(REQUIRED WORK) Each record below should be returned word for word, with no pictures included.

(EXTRACTED MATERIAL)
== Segment start ==

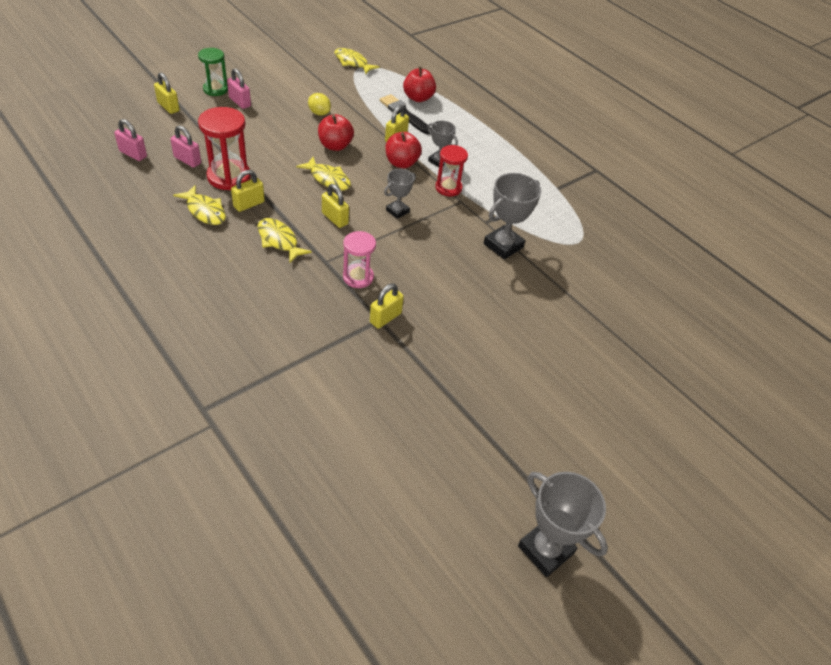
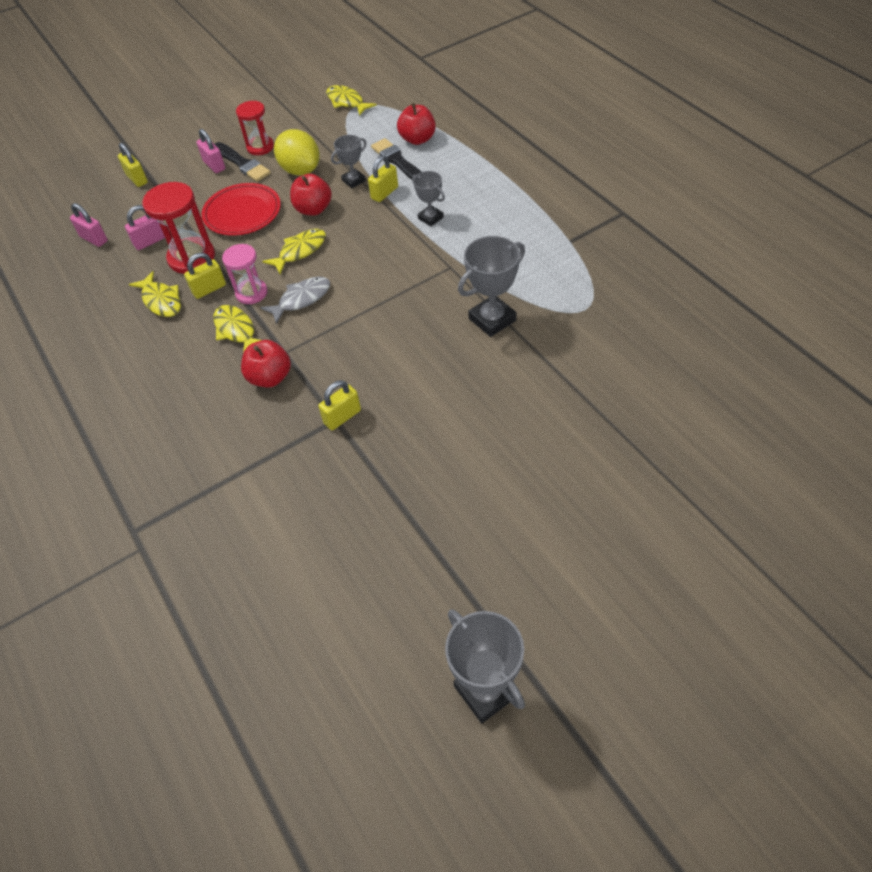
camera: 15 degrees right, 5 degrees up
(187, 160) = (150, 241): pink padlock -> pink padlock turned 75 degrees counterclockwise
(215, 89) = (189, 152): green hourglass -> none
(266, 103) = (242, 164): none -> black brush
(271, 144) = (242, 213): none -> red plate
(319, 113) = (300, 170): yellow lemon -> yellow lemon, size x1.75
(328, 179) = (300, 251): yellow fish -> yellow fish turned 90 degrees counterclockwise
(335, 218) = (301, 299): yellow padlock -> grey fish
(358, 277) = (318, 369): pink hourglass -> pink hourglass (251, 293)
(397, 211) = (374, 285): grey trophy -> grey trophy (353, 180)
(401, 163) = (387, 224): red apple -> red apple (270, 377)
(448, 188) = (437, 251): red hourglass -> red hourglass (260, 147)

== Segment end ==

(OUTPUT BELOW)
camera: 15 degrees right, 5 degrees up
(187, 160) = (150, 241): pink padlock -> pink padlock turned 75 degrees counterclockwise
(215, 89) = (189, 152): green hourglass -> none
(266, 103) = (242, 164): none -> black brush
(271, 144) = (242, 213): none -> red plate
(319, 113) = (300, 170): yellow lemon -> yellow lemon, size x1.75
(328, 179) = (300, 251): yellow fish -> yellow fish turned 90 degrees counterclockwise
(335, 218) = (301, 299): yellow padlock -> grey fish
(358, 277) = (318, 369): pink hourglass -> pink hourglass (251, 293)
(397, 211) = (374, 285): grey trophy -> grey trophy (353, 180)
(401, 163) = (387, 224): red apple -> red apple (270, 377)
(448, 188) = (437, 251): red hourglass -> red hourglass (260, 147)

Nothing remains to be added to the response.